- EXERCISE DIRECTIONS -
In the items below, print verbatim the lines from the one containing "black ellipse: moved 2 px left" through the one containing "yellow L-shape: moved 1 px left, 3 px down", both included. Omit the picture lines.

[Dataset items]

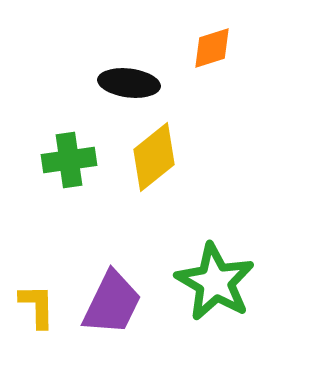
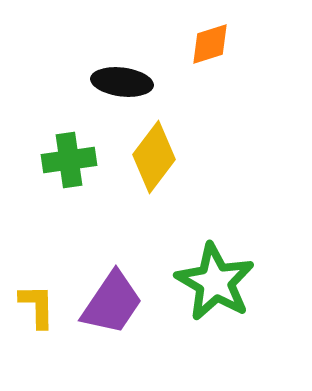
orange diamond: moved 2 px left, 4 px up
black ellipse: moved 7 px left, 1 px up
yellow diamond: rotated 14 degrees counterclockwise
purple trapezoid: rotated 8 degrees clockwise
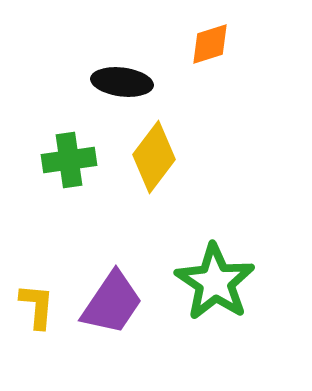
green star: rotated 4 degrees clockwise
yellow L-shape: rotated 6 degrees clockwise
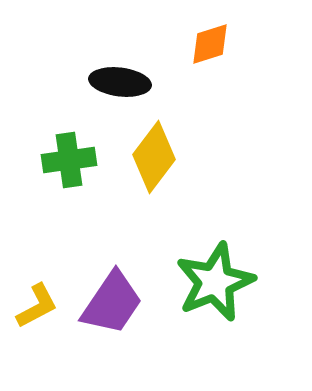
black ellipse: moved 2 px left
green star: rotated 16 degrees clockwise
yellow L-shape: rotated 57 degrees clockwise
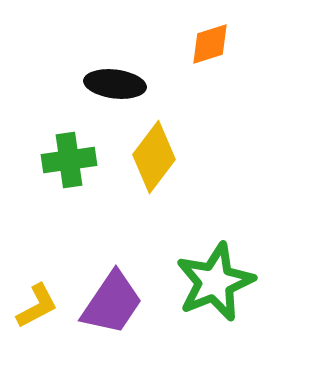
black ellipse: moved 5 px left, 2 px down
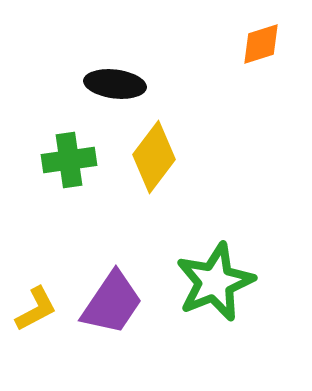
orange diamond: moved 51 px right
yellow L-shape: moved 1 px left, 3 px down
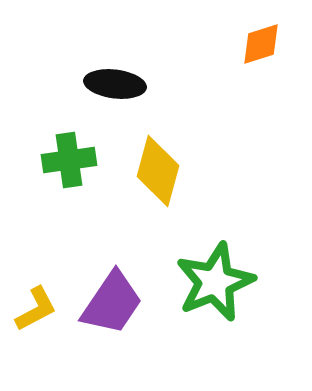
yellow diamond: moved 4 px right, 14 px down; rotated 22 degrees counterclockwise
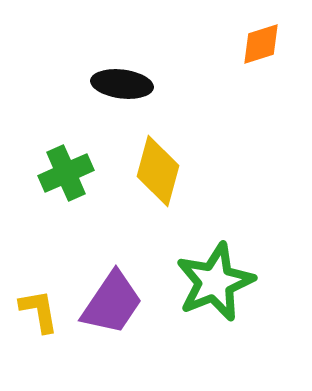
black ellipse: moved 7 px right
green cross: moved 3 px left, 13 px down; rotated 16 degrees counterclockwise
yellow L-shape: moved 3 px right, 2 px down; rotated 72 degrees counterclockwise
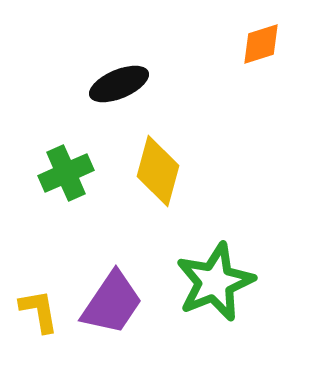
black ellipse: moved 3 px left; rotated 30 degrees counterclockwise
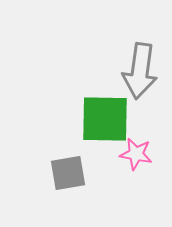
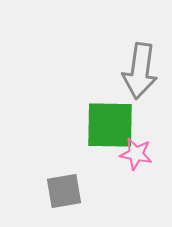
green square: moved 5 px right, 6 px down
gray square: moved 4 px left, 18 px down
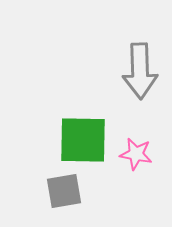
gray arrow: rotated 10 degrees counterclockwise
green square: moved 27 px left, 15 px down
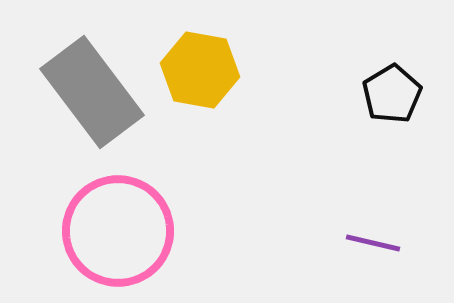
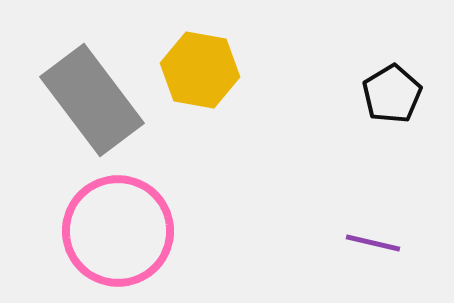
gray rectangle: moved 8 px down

- ANSWER TO THIS PROBLEM -
black ellipse: moved 2 px left
green star: rotated 16 degrees clockwise
yellow L-shape: rotated 57 degrees clockwise
black ellipse: moved 5 px left, 2 px down
orange diamond: moved 51 px right
yellow L-shape: moved 1 px left, 3 px down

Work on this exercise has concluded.